About this exercise: Before returning the data, strip out the pictures and keep everything else exactly the same.

Records:

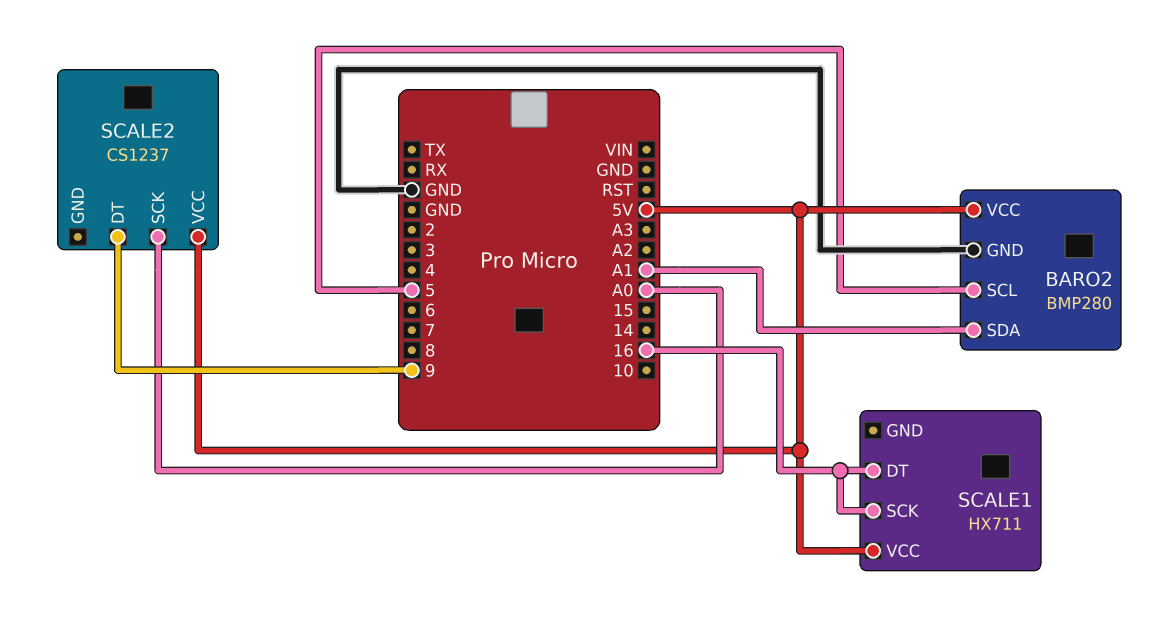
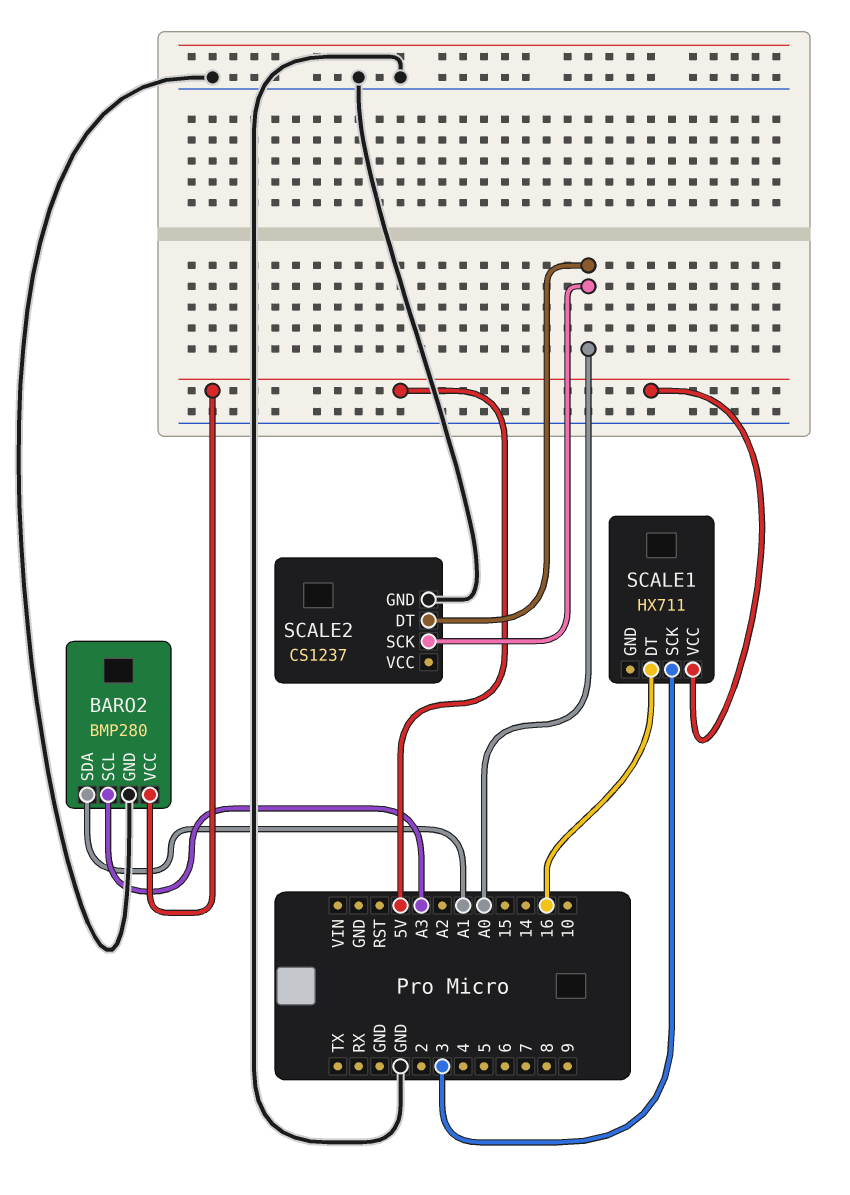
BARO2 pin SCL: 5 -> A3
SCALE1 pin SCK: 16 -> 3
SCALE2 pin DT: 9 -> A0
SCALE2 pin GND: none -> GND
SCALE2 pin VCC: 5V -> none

Reply:
BARO2 pin SCL: 5 -> A3
SCALE1 pin SCK: 16 -> 3
SCALE2 pin DT: 9 -> A0
SCALE2 pin GND: none -> GND
SCALE2 pin VCC: 5V -> none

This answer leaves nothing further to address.